** Requirement **
Using the records below, write out again exactly the lines that begin at the line containing "turquoise capsule [567,411,607,436]" and end at the line containing "white hourglass [995,430,1046,486] -> none", and no other lines.

** Supplied data **
════════════════
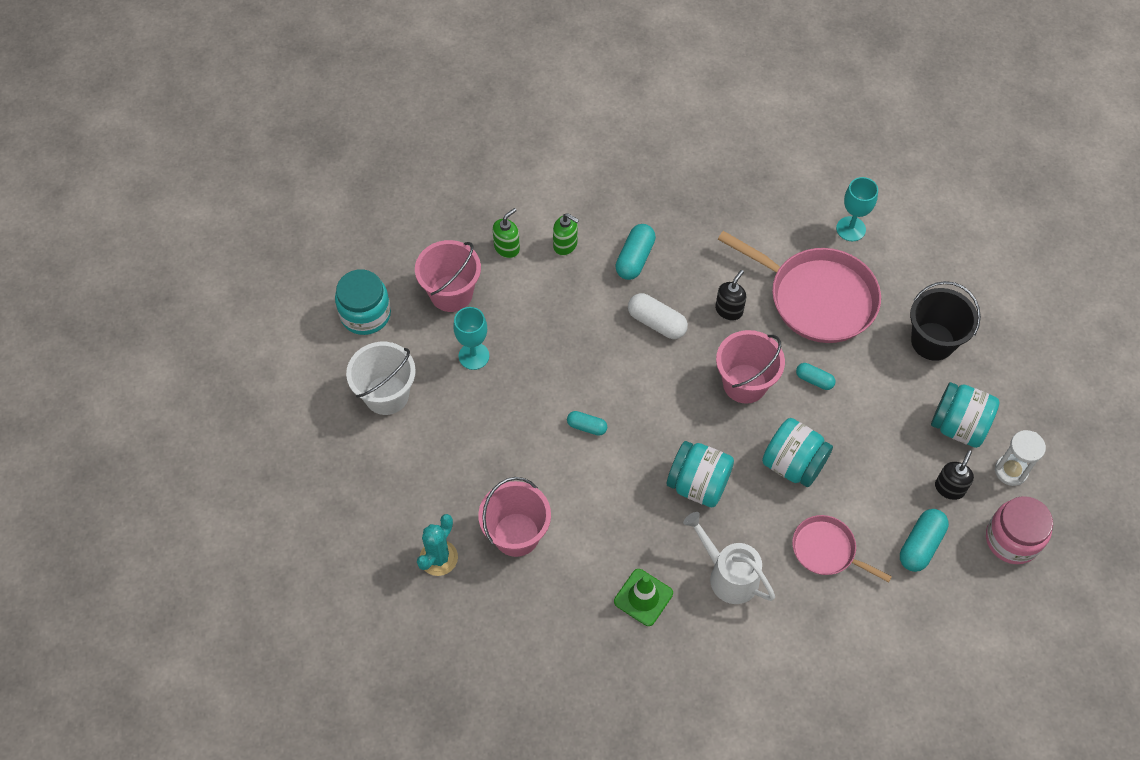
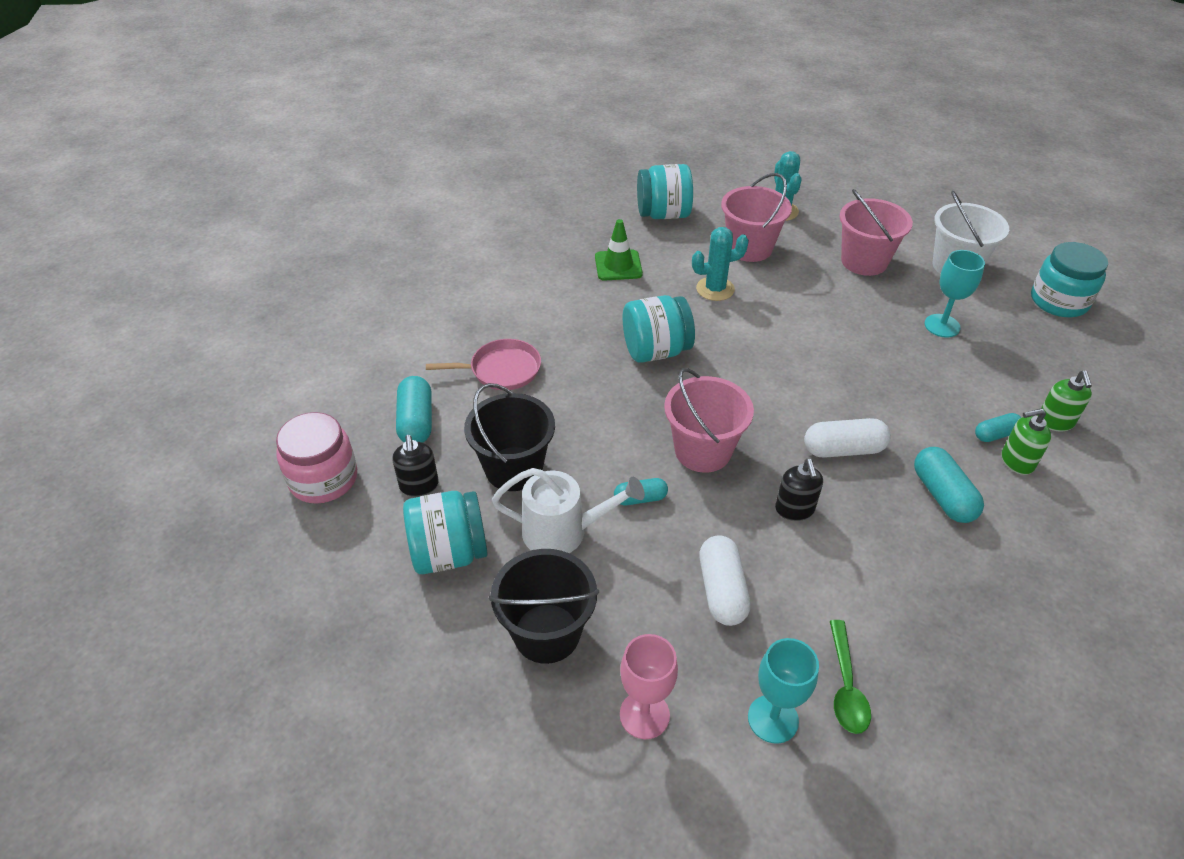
camera: 140 degrees right, 15 degrees down
pink bucket [415,240,481,312] -> pink bucket moved to [840,189,913,276]
turquoise capsule [567,411,607,436] -> turquoise capsule moved to [975,413,1022,442]
white watering can [683,512,775,604] -> white watering can moved to [492,468,645,553]
pink pan [718,231,881,343] -> white capsule [699,535,750,626]
turquoise jar [762,418,833,487] -> turquoise jar moved to [637,164,693,219]
white hourglass [995,430,1046,486] -> none
none -> black bucket [464,383,555,491]
none -> pink goblet [620,634,678,739]
none -> turquoise cactus [692,227,749,301]
none -> green spoon [830,620,871,734]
════════════════
** Exercise output **
turquoise capsule [567,411,607,436] -> turquoise capsule moved to [975,413,1022,442]
white watering can [683,512,775,604] -> white watering can moved to [492,468,645,553]
pink pan [718,231,881,343] -> white capsule [699,535,750,626]
turquoise jar [762,418,833,487] -> turquoise jar moved to [637,164,693,219]
white hourglass [995,430,1046,486] -> none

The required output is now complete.